Give the lines from the entries below as a JSON list of strings, one string per line, starting at the line with "29: (915, 902)" and ending at the line with "10: (496, 259)". Skip blank lines, and leave the pictures out of the list.

_DATA_
>>>

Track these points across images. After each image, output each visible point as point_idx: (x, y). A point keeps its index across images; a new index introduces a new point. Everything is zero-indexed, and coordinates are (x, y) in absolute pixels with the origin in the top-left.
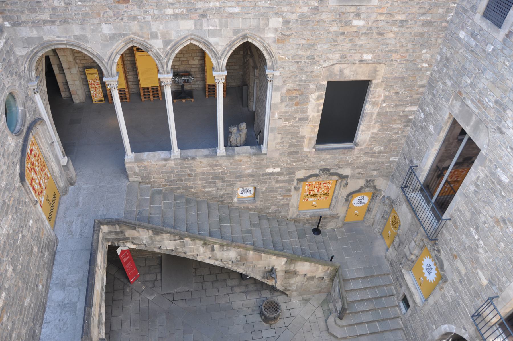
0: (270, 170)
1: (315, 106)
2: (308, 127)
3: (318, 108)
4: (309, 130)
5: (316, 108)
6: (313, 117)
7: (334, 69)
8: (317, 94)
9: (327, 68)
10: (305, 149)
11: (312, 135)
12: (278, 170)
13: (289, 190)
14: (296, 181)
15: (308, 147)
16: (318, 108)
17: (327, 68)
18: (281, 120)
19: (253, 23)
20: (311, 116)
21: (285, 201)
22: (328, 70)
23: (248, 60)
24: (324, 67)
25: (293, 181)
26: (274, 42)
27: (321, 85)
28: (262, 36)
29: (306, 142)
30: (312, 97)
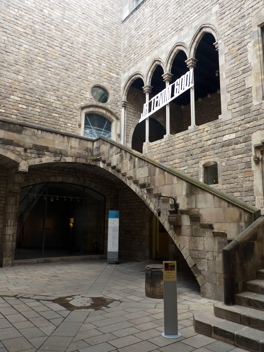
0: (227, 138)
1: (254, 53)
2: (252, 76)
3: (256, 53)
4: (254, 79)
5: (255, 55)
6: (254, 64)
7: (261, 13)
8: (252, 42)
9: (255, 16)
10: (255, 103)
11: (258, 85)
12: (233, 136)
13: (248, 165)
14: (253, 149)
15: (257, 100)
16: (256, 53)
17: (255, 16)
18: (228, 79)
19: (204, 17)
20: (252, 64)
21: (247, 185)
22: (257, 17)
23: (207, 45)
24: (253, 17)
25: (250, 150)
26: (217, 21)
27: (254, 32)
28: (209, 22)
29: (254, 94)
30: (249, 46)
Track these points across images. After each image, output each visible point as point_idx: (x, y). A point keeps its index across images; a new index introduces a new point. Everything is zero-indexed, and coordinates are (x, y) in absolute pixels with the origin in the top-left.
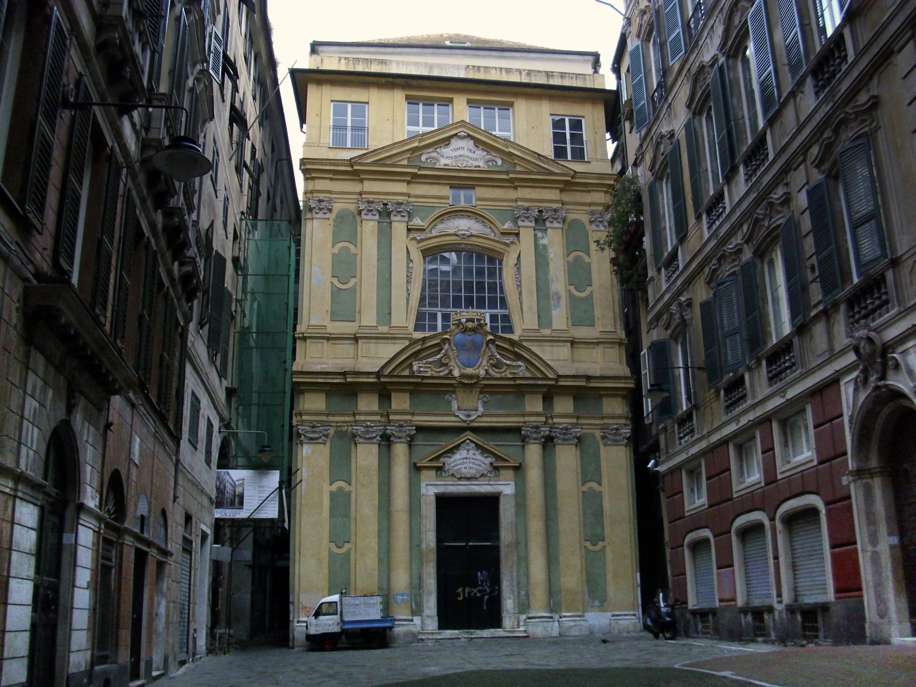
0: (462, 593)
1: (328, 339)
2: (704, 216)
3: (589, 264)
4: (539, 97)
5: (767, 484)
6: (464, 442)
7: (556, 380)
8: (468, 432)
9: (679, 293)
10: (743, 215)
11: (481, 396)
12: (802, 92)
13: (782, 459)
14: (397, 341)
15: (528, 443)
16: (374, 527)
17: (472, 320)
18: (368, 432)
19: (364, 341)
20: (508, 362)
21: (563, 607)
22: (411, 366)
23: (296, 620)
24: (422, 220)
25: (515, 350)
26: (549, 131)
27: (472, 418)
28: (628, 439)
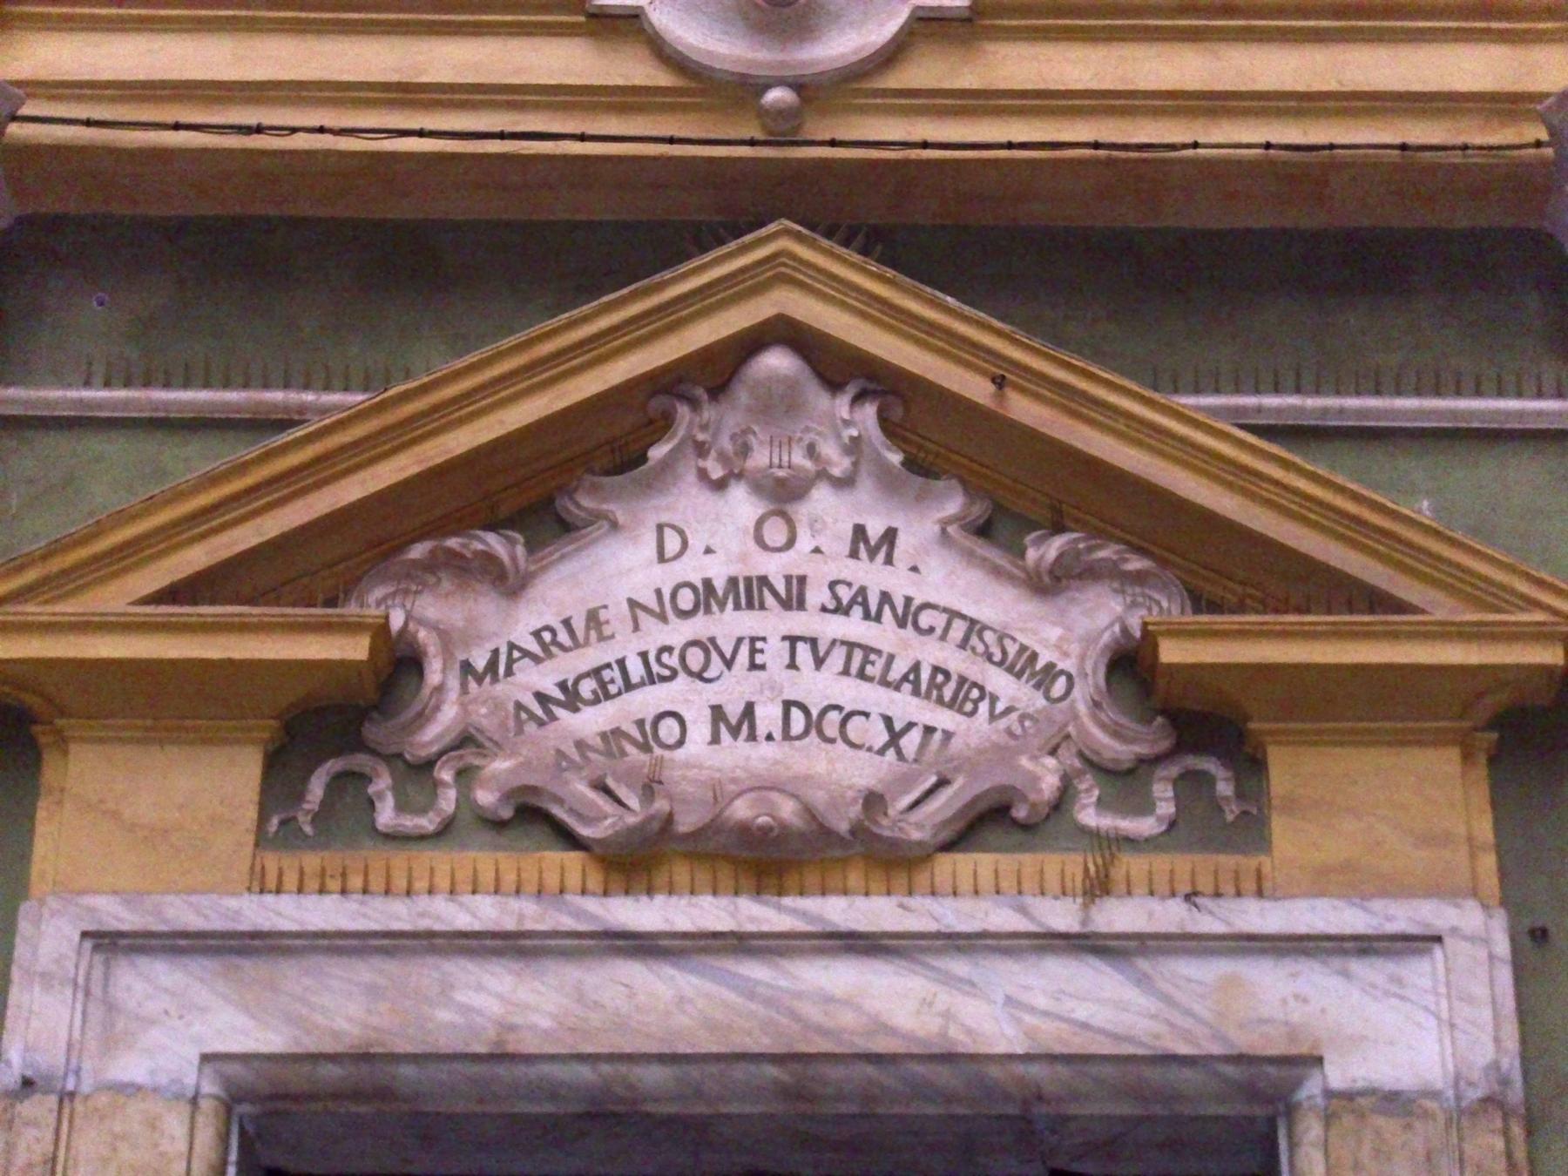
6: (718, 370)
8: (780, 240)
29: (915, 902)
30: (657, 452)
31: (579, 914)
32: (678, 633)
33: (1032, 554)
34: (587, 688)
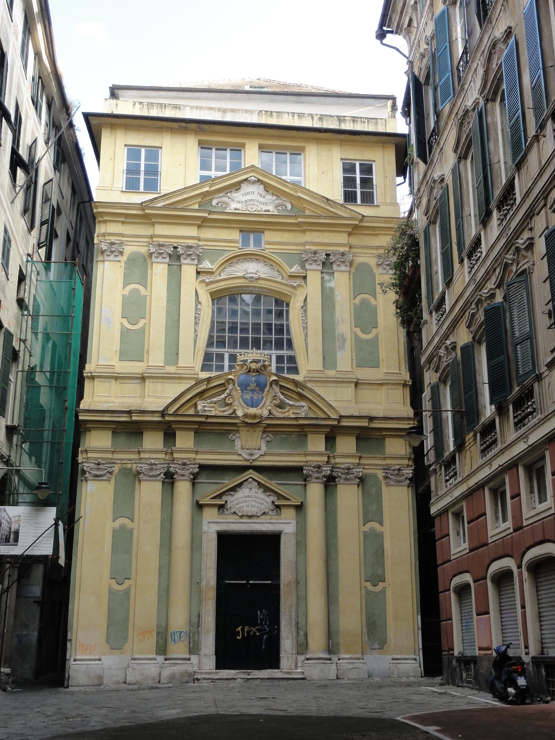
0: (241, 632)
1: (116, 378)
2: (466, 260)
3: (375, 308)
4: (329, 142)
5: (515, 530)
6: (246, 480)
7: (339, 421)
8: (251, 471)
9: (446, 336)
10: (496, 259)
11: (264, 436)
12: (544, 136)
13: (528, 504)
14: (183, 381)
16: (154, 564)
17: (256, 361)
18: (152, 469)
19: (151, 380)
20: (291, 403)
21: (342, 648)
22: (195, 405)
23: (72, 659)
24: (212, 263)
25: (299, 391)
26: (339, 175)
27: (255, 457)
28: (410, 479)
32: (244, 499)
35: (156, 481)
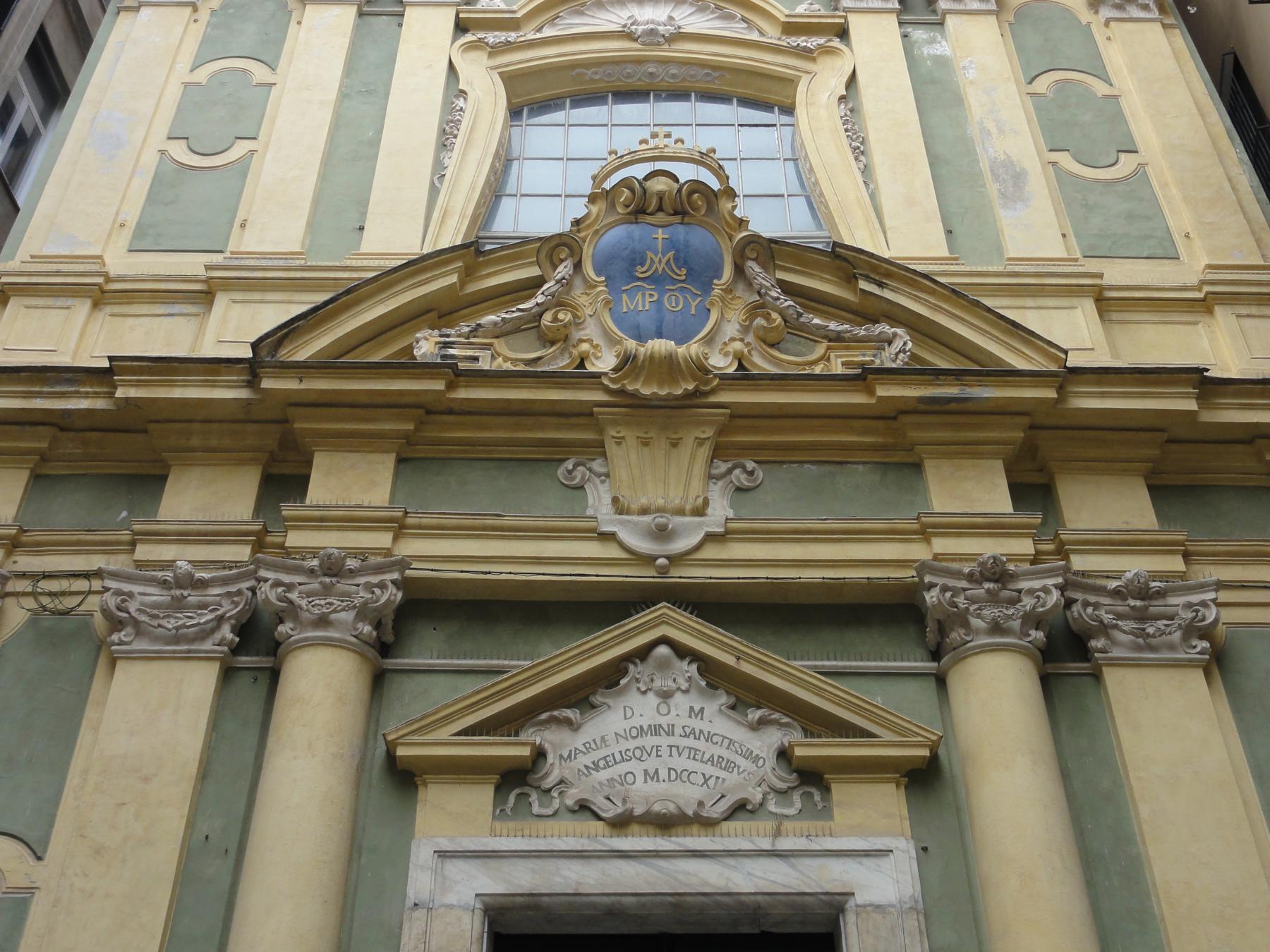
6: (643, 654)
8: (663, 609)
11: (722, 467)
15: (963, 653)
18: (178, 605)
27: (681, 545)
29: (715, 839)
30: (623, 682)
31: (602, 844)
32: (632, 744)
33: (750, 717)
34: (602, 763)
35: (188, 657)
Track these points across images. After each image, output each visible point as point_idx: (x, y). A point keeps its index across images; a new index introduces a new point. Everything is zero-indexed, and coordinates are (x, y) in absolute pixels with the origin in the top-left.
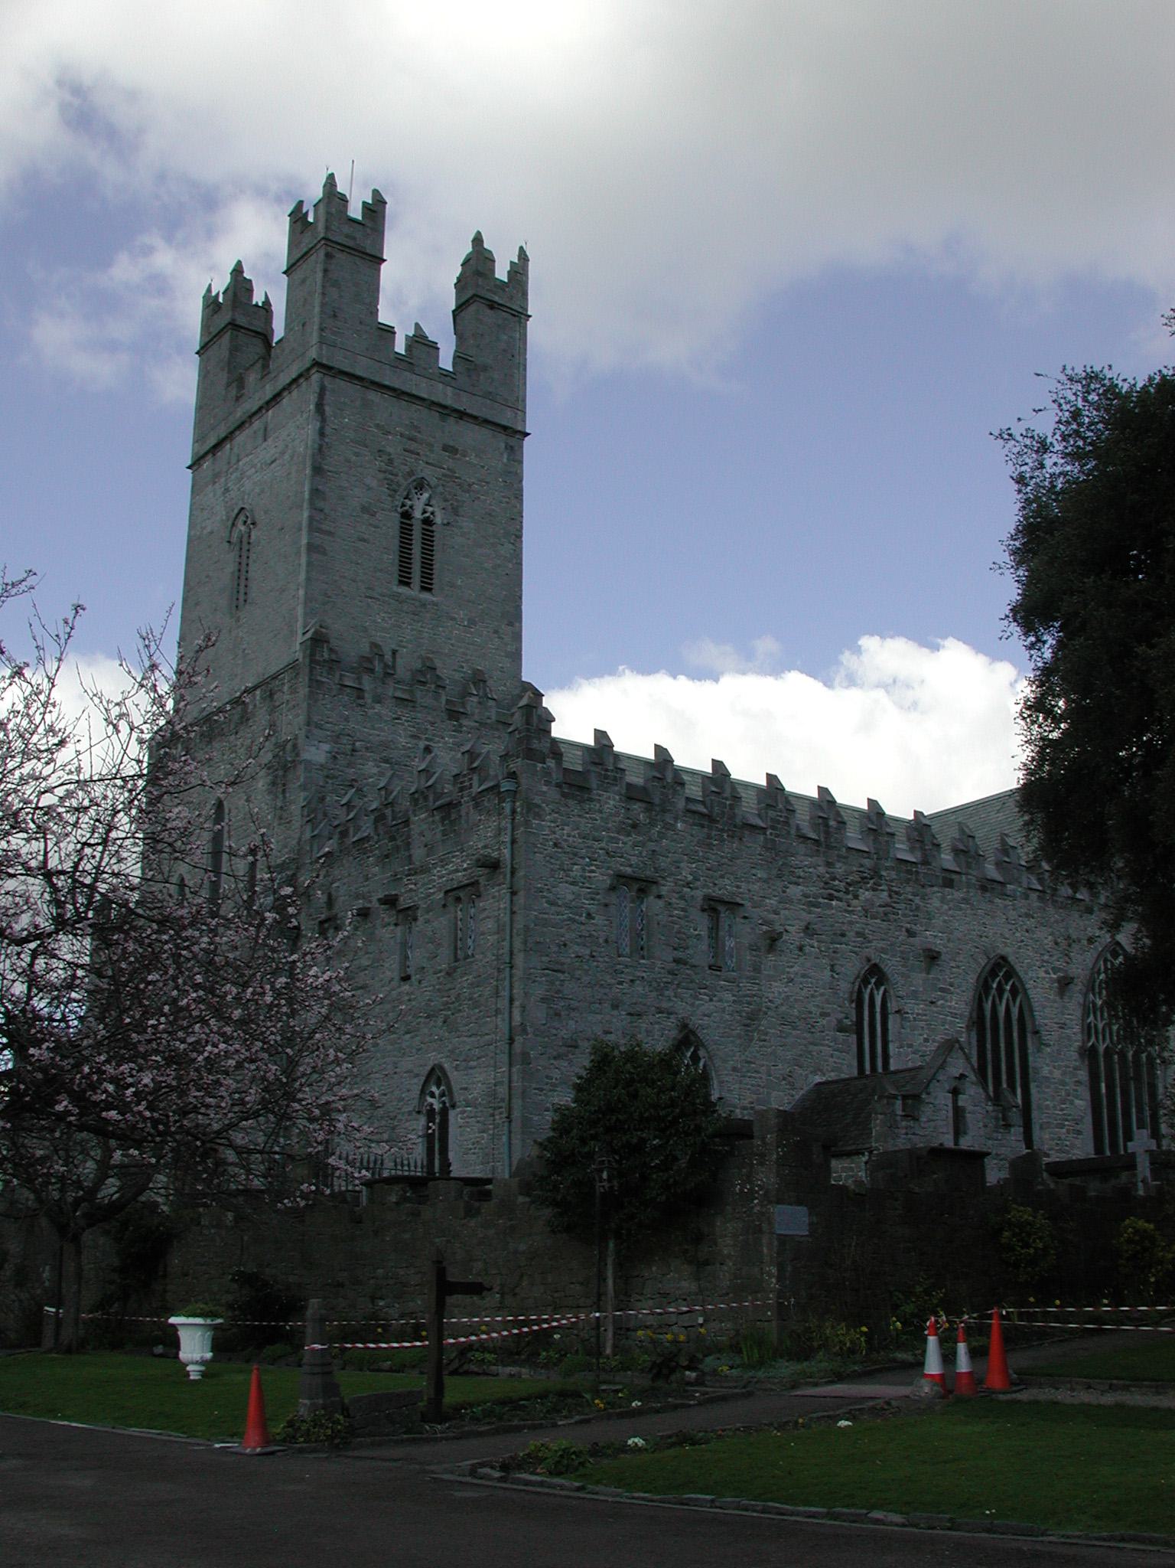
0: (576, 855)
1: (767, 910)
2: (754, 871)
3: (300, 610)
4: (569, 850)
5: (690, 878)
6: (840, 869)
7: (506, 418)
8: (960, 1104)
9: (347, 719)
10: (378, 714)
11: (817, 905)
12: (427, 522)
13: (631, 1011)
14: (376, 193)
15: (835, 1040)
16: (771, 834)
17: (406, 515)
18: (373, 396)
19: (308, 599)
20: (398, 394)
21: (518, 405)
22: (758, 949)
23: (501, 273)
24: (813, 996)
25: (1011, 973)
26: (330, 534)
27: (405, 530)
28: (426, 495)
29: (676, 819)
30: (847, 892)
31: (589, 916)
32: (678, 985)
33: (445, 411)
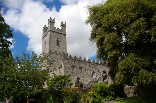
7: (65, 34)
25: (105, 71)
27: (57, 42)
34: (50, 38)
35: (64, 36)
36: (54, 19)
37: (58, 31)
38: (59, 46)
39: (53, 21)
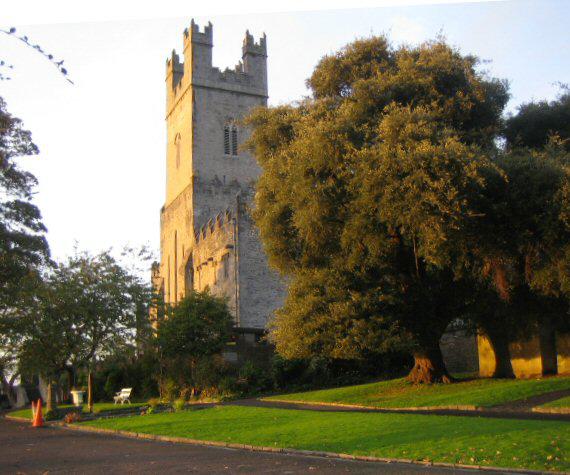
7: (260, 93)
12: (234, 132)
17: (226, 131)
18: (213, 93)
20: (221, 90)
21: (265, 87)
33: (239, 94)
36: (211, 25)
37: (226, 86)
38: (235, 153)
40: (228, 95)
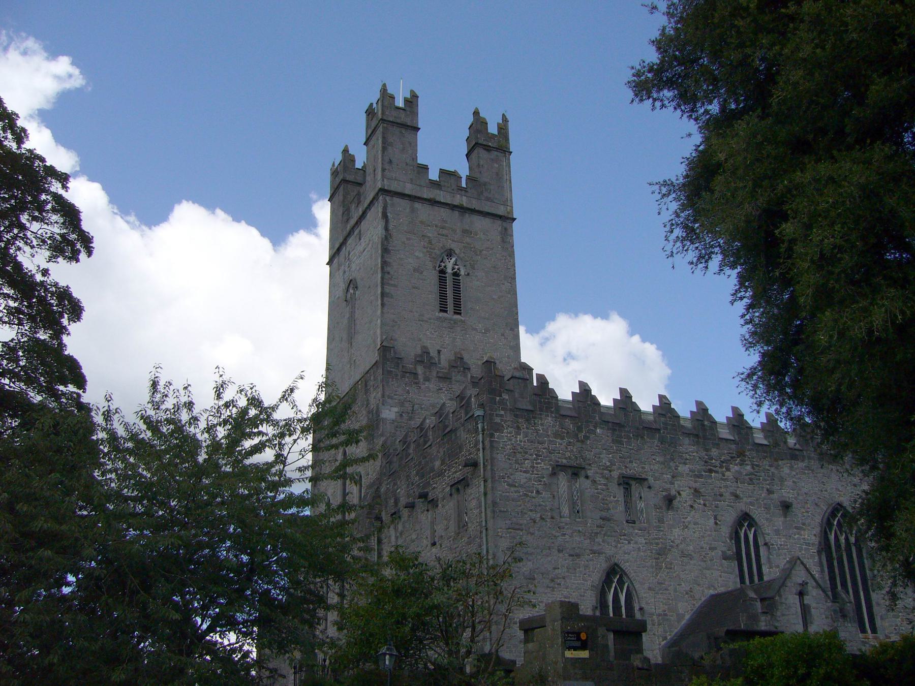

<<<

_THE SOLUTION_
[
  "29: (915, 902)",
  "30: (657, 452)",
  "31: (579, 914)",
  "32: (678, 633)",
  "33: (1032, 554)",
  "34: (587, 688)",
  "0: (241, 632)",
  "1: (116, 378)",
  "2: (466, 260)",
  "3: (375, 308)",
  "4: (329, 142)",
  "5: (515, 530)",
  "6: (246, 480)",
  "7: (339, 421)",
  "8: (251, 471)",
  "9: (446, 336)",
  "10: (496, 259)"
]